Aim of the task -
Copy each line below exactly as it appears. Pictures are to be omitted.

-- Data extract follows --

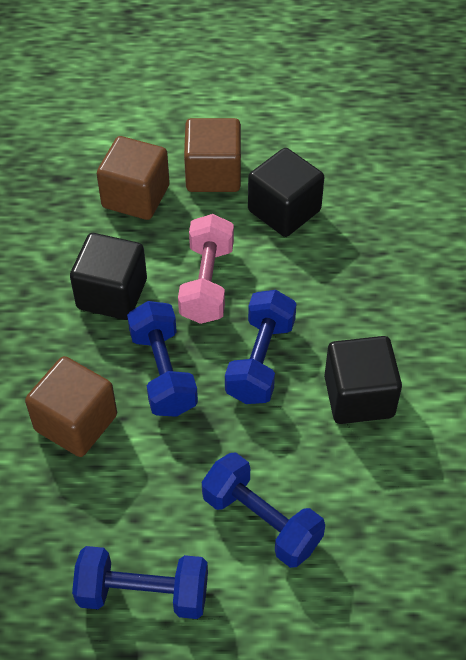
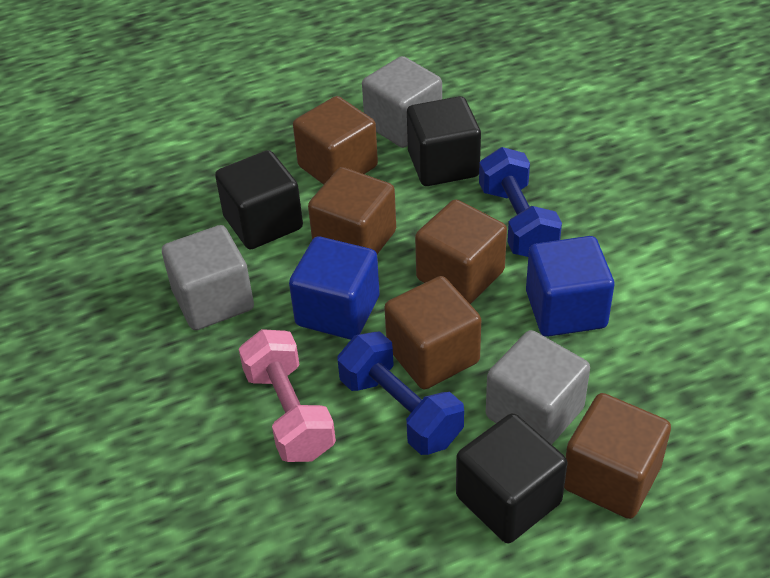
blue cube: 0 -> 2
blue dumbbell: 4 -> 2
brown cube: 3 -> 5
grey cube: 0 -> 3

-- Data extract concluded --

Answer to this task -
blue cube: 0 -> 2
blue dumbbell: 4 -> 2
brown cube: 3 -> 5
grey cube: 0 -> 3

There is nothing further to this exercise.